**REQUIRED WORK**
Write out the data word for word, taking care that no picture is carried over.

**STORED DATA**
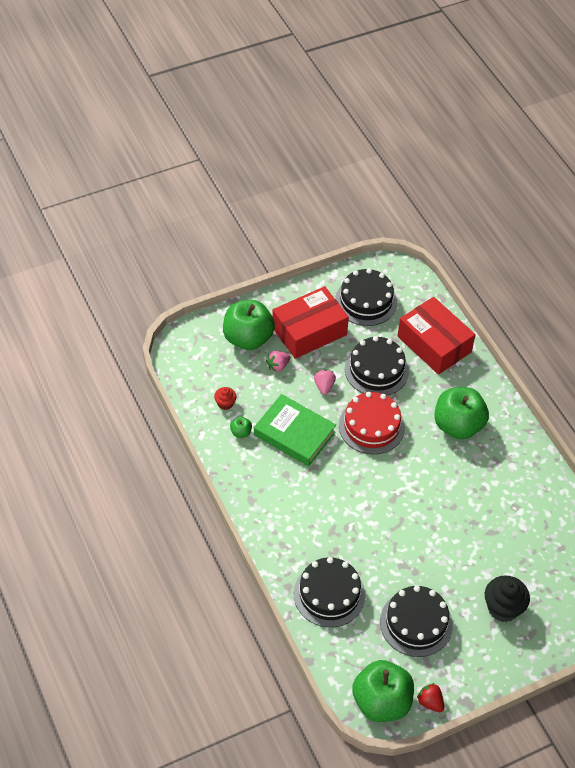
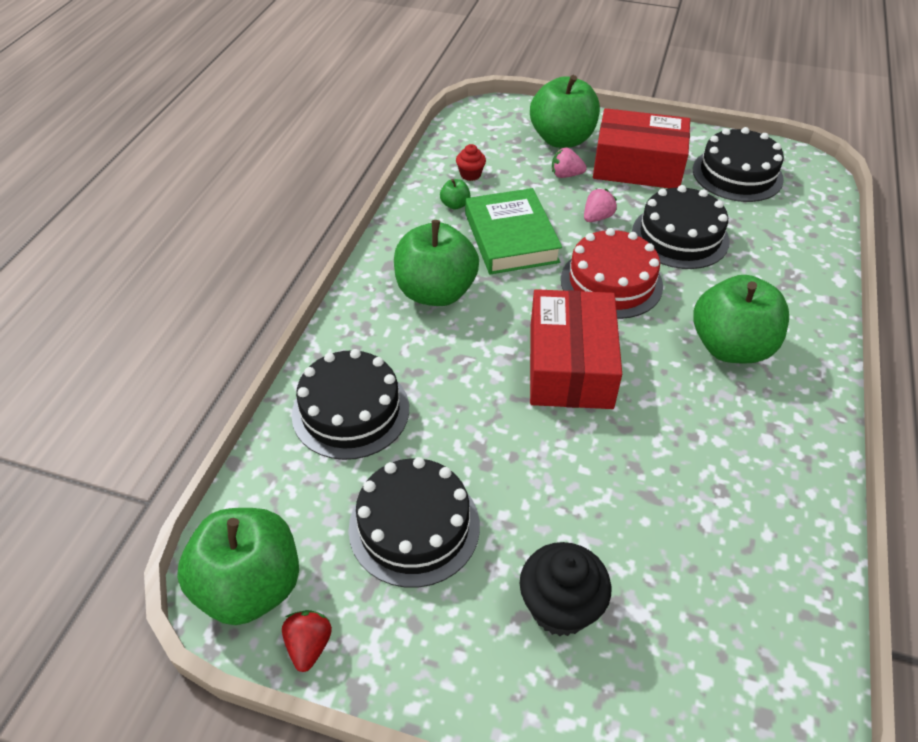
camera: 45 degrees right, 5 degrees down
(294, 498) = (436, 292): none -> green apple
(434, 344) = (786, 252): red box -> red box (570, 365)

**TASK RESPONSE**
camera: 45 degrees right, 5 degrees down
(294, 498) = (436, 292): none -> green apple
(434, 344) = (786, 252): red box -> red box (570, 365)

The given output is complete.